Assignment: Leave the pictures out. Return all other data exactly.

Stored data:
········

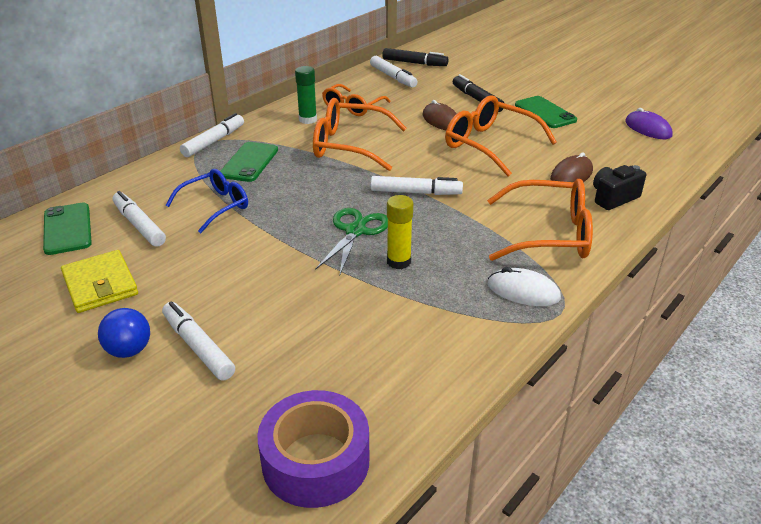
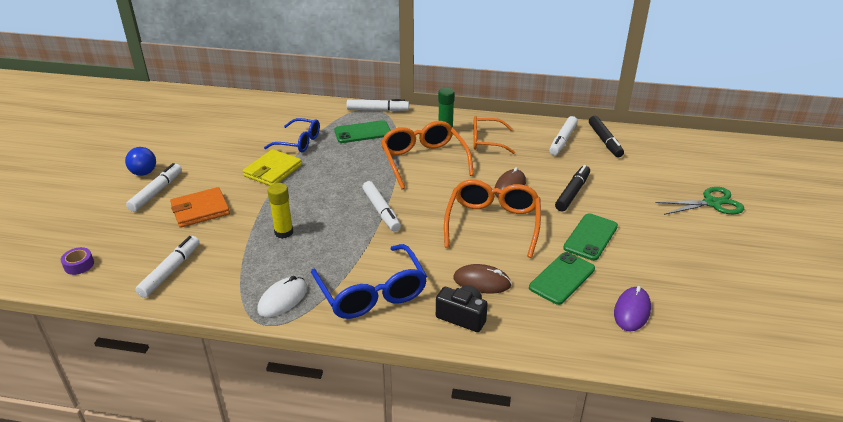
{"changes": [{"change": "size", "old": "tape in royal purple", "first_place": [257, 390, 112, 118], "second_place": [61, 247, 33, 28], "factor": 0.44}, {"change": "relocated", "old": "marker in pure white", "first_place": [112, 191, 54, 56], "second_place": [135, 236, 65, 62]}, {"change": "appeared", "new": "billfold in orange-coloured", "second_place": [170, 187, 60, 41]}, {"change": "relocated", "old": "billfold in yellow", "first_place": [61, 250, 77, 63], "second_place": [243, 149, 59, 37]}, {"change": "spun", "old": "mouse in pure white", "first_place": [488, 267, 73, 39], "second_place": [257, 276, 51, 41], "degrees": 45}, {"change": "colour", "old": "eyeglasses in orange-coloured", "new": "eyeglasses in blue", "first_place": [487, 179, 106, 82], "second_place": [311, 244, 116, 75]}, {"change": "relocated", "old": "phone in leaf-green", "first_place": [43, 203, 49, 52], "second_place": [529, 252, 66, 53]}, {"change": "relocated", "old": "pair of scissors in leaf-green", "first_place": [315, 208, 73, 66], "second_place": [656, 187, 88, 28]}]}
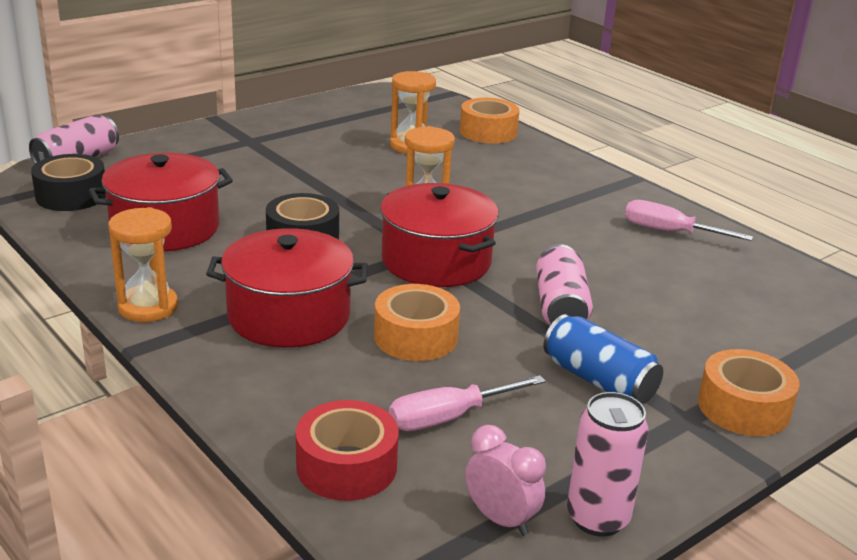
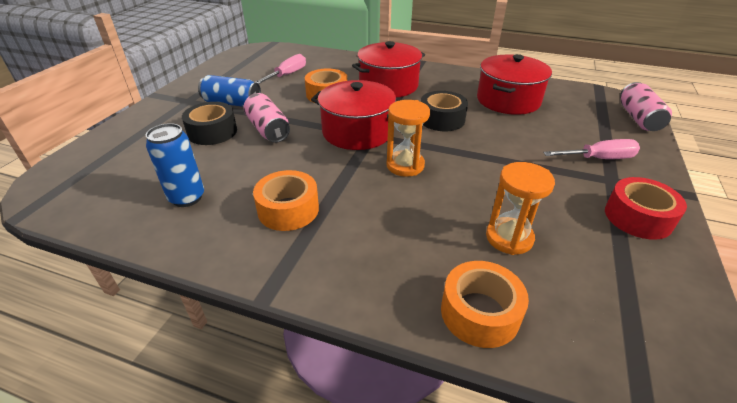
{"changes": [{"change": "appeared", "new": "can in blue", "second_place": [146, 123, 58, 84]}, {"change": "relocated", "old": "tape in black", "first_place": [31, 154, 75, 57], "second_place": [182, 102, 55, 43]}, {"change": "relocated", "old": "tape in orange-coloured", "first_place": [698, 349, 101, 87], "second_place": [253, 170, 66, 61]}, {"change": "relocated", "old": "flat screwdriver in rosy", "first_place": [625, 200, 128, 41], "second_place": [543, 139, 97, 20]}, {"change": "relocated", "old": "tape in scarlet", "first_place": [296, 400, 103, 101], "second_place": [605, 177, 82, 63]}, {"change": "missing", "old": "sand timer in orange-coloured", "first_place": [108, 207, 70, 115]}, {"change": "missing", "old": "bedside clock in rosy", "first_place": [465, 425, 81, 111]}, {"change": "missing", "old": "can in rosy", "first_place": [567, 392, 81, 145]}]}
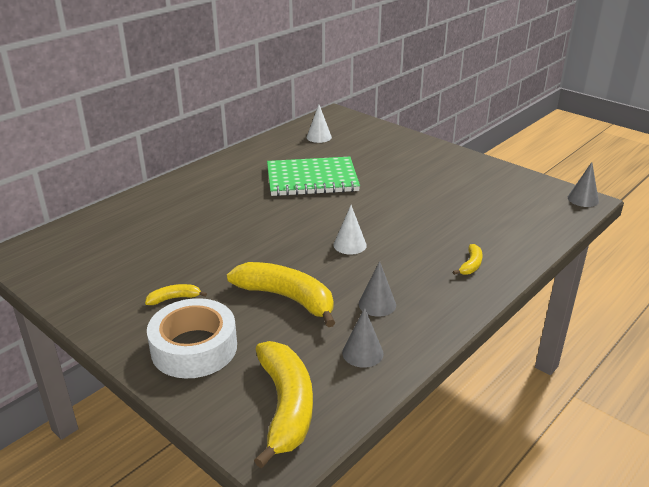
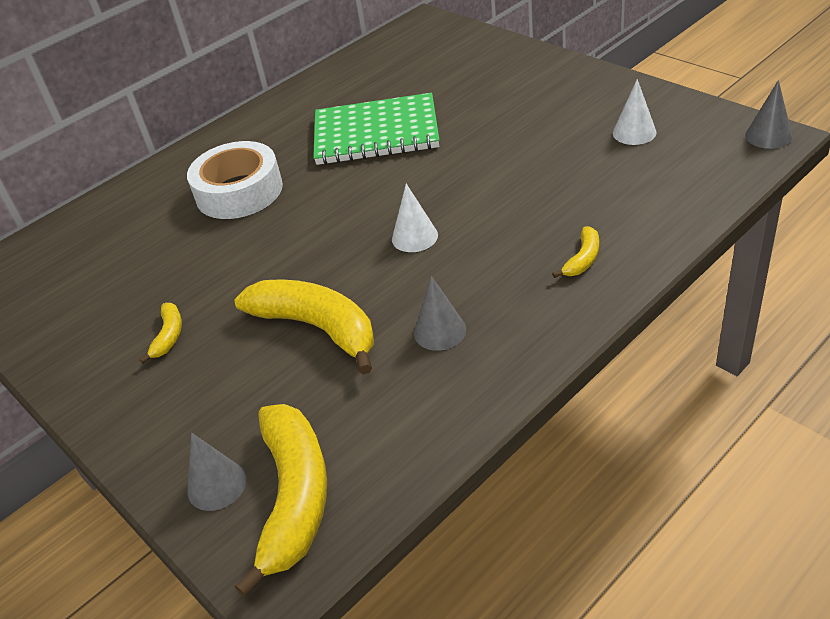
{"changes": [{"change": "spun", "old": "banana fruit in yellow", "first_place": [145, 284, 62, 21], "second_place": [139, 303, 43, 61], "degrees": 105}, {"change": "relocated", "old": "tape in pure white", "first_place": [147, 298, 90, 80], "second_place": [187, 141, 96, 78]}, {"change": "relocated", "old": "solid cone in grey", "first_place": [342, 308, 42, 60], "second_place": [187, 433, 59, 78]}, {"change": "relocated", "old": "solid cone in pure white", "first_place": [306, 105, 26, 38], "second_place": [613, 79, 44, 66]}]}
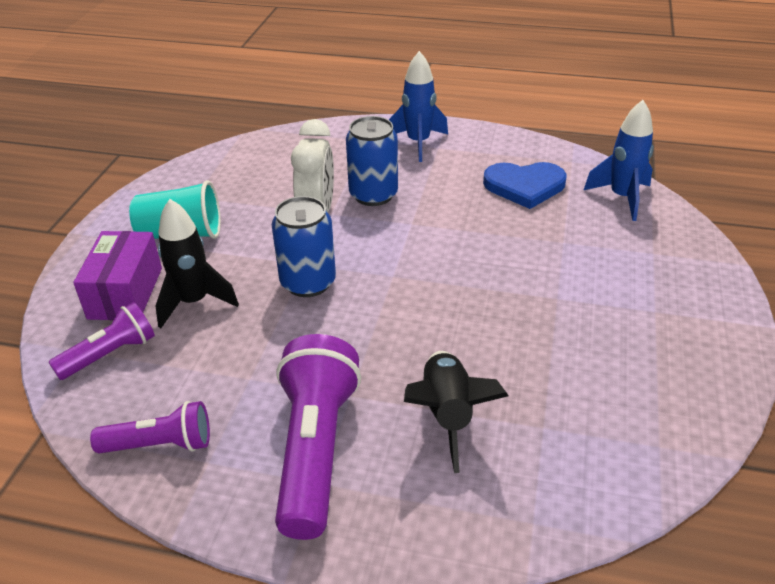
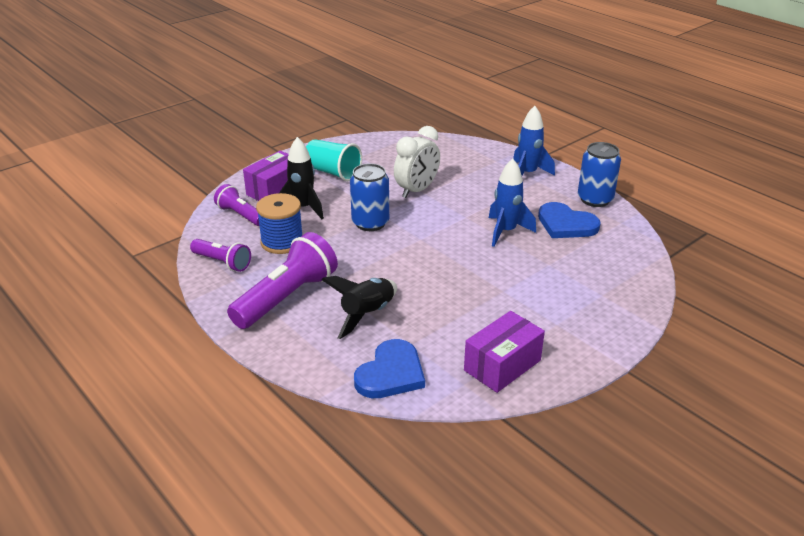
{"changes": [{"change": "spun", "old": "flashlight in royal purple", "first_place": [48, 302, 107, 78], "second_place": [214, 184, 45, 42], "degrees": -135}, {"change": "appeared", "new": "bobbin in blue", "second_place": [256, 193, 47, 61]}, {"change": "appeared", "new": "love heart in blue", "second_place": [354, 339, 71, 59]}, {"change": "appeared", "new": "parcel in royal purple", "second_place": [464, 311, 81, 82]}, {"change": "relocated", "old": "toy rocket in blue", "first_place": [584, 100, 70, 121], "second_place": [489, 159, 47, 88]}, {"change": "relocated", "old": "can in blue", "first_place": [346, 116, 52, 90], "second_place": [578, 142, 43, 65]}]}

········

Solution:
{"changes": [{"change": "size", "old": "tape in royal purple", "first_place": [257, 390, 112, 118], "second_place": [61, 247, 33, 28], "factor": 0.44}, {"change": "relocated", "old": "marker in pure white", "first_place": [112, 191, 54, 56], "second_place": [135, 236, 65, 62]}, {"change": "appeared", "new": "billfold in orange-coloured", "second_place": [170, 187, 60, 41]}, {"change": "relocated", "old": "billfold in yellow", "first_place": [61, 250, 77, 63], "second_place": [243, 149, 59, 37]}, {"change": "spun", "old": "mouse in pure white", "first_place": [488, 267, 73, 39], "second_place": [257, 276, 51, 41], "degrees": 45}, {"change": "colour", "old": "eyeglasses in orange-coloured", "new": "eyeglasses in blue", "first_place": [487, 179, 106, 82], "second_place": [311, 244, 116, 75]}, {"change": "relocated", "old": "phone in leaf-green", "first_place": [43, 203, 49, 52], "second_place": [529, 252, 66, 53]}, {"change": "relocated", "old": "pair of scissors in leaf-green", "first_place": [315, 208, 73, 66], "second_place": [656, 187, 88, 28]}]}
{"changes": [{"change": "appeared", "new": "can in blue", "second_place": [146, 123, 58, 84]}, {"change": "relocated", "old": "tape in black", "first_place": [31, 154, 75, 57], "second_place": [182, 102, 55, 43]}, {"change": "relocated", "old": "tape in orange-coloured", "first_place": [698, 349, 101, 87], "second_place": [253, 170, 66, 61]}, {"change": "relocated", "old": "flat screwdriver in rosy", "first_place": [625, 200, 128, 41], "second_place": [543, 139, 97, 20]}, {"change": "relocated", "old": "tape in scarlet", "first_place": [296, 400, 103, 101], "second_place": [605, 177, 82, 63]}, {"change": "missing", "old": "sand timer in orange-coloured", "first_place": [108, 207, 70, 115]}, {"change": "missing", "old": "bedside clock in rosy", "first_place": [465, 425, 81, 111]}, {"change": "missing", "old": "can in rosy", "first_place": [567, 392, 81, 145]}]}
{"changes": [{"change": "spun", "old": "banana fruit in yellow", "first_place": [145, 284, 62, 21], "second_place": [139, 303, 43, 61], "degrees": 105}, {"change": "relocated", "old": "tape in pure white", "first_place": [147, 298, 90, 80], "second_place": [187, 141, 96, 78]}, {"change": "relocated", "old": "solid cone in grey", "first_place": [342, 308, 42, 60], "second_place": [187, 433, 59, 78]}, {"change": "relocated", "old": "solid cone in pure white", "first_place": [306, 105, 26, 38], "second_place": [613, 79, 44, 66]}]}
{"changes": [{"change": "spun", "old": "flashlight in royal purple", "first_place": [48, 302, 107, 78], "second_place": [214, 184, 45, 42], "degrees": -135}, {"change": "appeared", "new": "bobbin in blue", "second_place": [256, 193, 47, 61]}, {"change": "appeared", "new": "love heart in blue", "second_place": [354, 339, 71, 59]}, {"change": "appeared", "new": "parcel in royal purple", "second_place": [464, 311, 81, 82]}, {"change": "relocated", "old": "toy rocket in blue", "first_place": [584, 100, 70, 121], "second_place": [489, 159, 47, 88]}, {"change": "relocated", "old": "can in blue", "first_place": [346, 116, 52, 90], "second_place": [578, 142, 43, 65]}]}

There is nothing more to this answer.